> _What needs to be done_:
Find "black star: (119, 83) -> (76, 66), moved" and "gray cross: (136, 54) -> (107, 31), moved" in the records below. Copy the lines holding them and every line between, exactly, and no others.

Stored data:
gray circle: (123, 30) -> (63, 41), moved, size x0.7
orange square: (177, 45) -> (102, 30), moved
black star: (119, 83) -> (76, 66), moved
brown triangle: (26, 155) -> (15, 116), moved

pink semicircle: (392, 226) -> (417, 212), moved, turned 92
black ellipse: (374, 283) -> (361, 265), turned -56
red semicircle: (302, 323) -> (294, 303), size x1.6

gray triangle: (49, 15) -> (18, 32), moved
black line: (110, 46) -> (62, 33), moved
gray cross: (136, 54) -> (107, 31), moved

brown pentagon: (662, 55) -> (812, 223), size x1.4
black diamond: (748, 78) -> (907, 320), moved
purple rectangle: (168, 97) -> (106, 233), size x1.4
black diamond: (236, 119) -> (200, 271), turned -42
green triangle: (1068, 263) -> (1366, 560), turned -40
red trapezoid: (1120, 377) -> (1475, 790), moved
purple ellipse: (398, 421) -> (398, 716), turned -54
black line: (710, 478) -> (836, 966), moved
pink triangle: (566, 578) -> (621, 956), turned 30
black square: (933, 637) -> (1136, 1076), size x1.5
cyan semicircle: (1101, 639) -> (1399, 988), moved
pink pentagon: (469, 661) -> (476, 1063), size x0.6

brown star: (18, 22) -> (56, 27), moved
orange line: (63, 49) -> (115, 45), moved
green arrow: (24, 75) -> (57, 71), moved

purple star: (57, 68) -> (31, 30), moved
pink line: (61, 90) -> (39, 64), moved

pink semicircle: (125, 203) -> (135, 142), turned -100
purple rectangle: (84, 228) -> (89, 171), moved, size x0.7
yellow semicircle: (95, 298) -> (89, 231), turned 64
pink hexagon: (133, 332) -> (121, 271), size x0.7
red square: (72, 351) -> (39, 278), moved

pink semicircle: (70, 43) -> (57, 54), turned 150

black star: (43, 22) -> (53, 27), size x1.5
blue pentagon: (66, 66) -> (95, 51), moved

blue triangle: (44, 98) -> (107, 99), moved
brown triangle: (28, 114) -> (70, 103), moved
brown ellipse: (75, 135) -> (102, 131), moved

> _Task output_:
black star: (119, 83) -> (76, 66), moved
brown triangle: (26, 155) -> (15, 116), moved

pink semicircle: (392, 226) -> (417, 212), moved, turned 92
black ellipse: (374, 283) -> (361, 265), turned -56
red semicircle: (302, 323) -> (294, 303), size x1.6

gray triangle: (49, 15) -> (18, 32), moved
black line: (110, 46) -> (62, 33), moved
gray cross: (136, 54) -> (107, 31), moved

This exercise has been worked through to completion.